YOUR INSTRUCTIONS: Your job is to retype all of the data word for word, leaving every image out.

MATERIAL SHOWN:
* * * * *
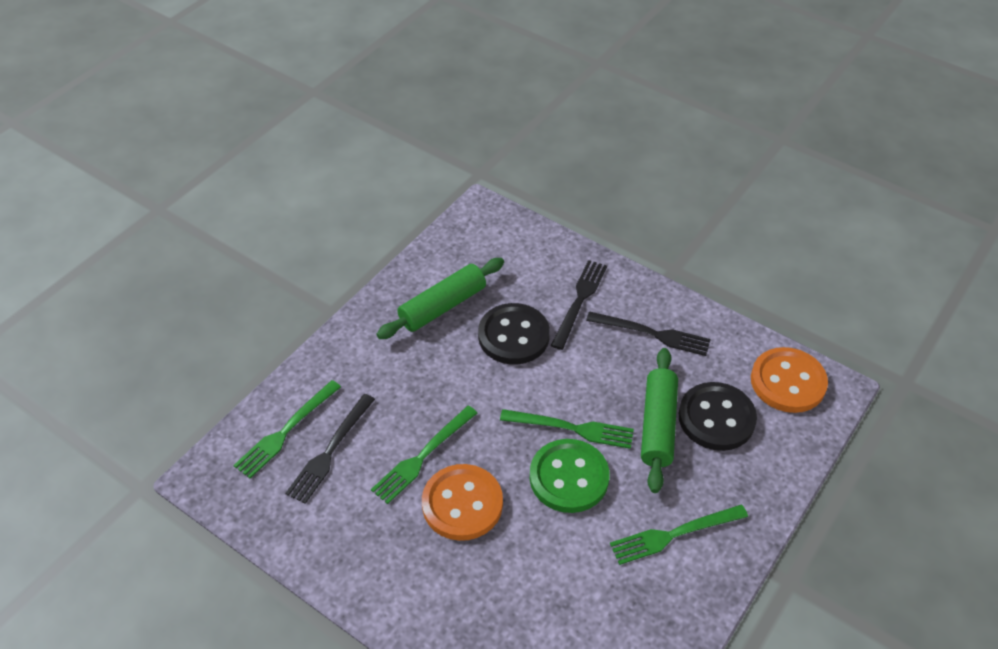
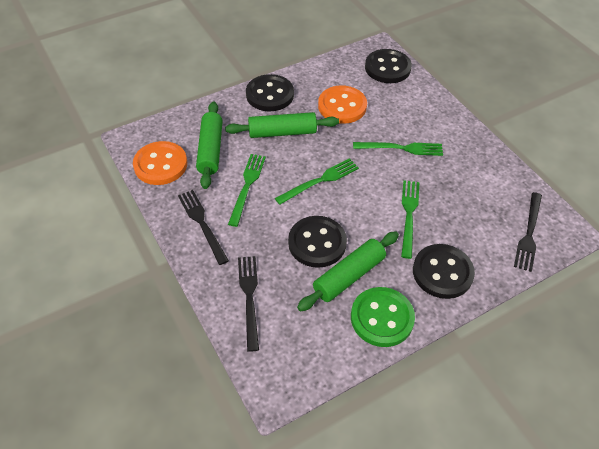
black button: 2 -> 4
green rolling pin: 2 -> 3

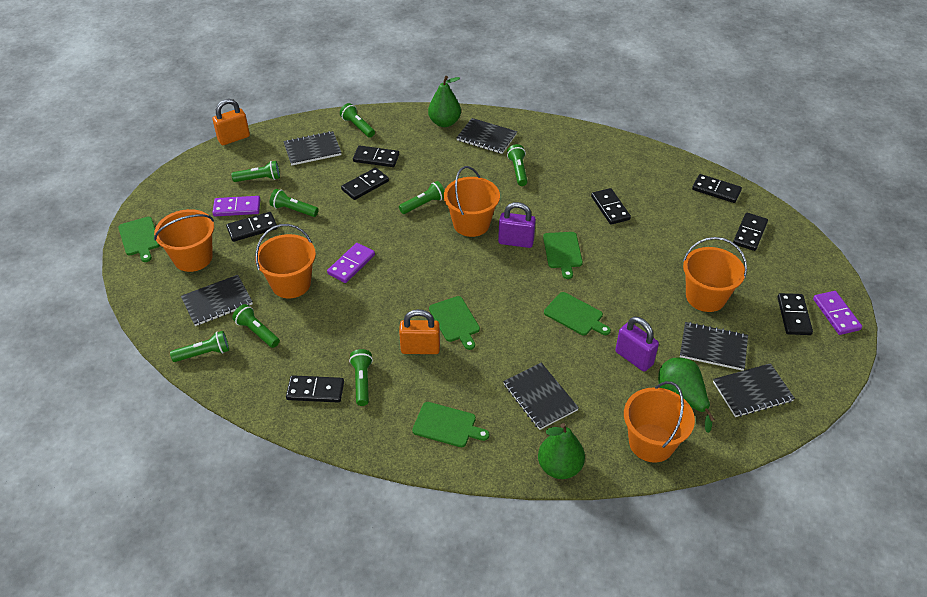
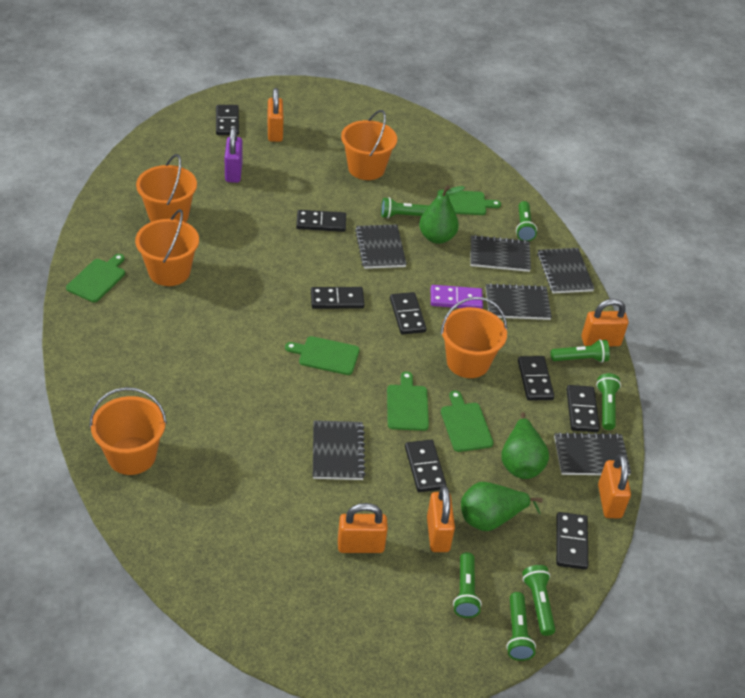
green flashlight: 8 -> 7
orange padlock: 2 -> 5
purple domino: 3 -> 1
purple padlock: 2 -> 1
* * * * *
YOUR RESPONSE:
black button: 2 -> 4
green rolling pin: 2 -> 3

green flashlight: 8 -> 7
orange padlock: 2 -> 5
purple domino: 3 -> 1
purple padlock: 2 -> 1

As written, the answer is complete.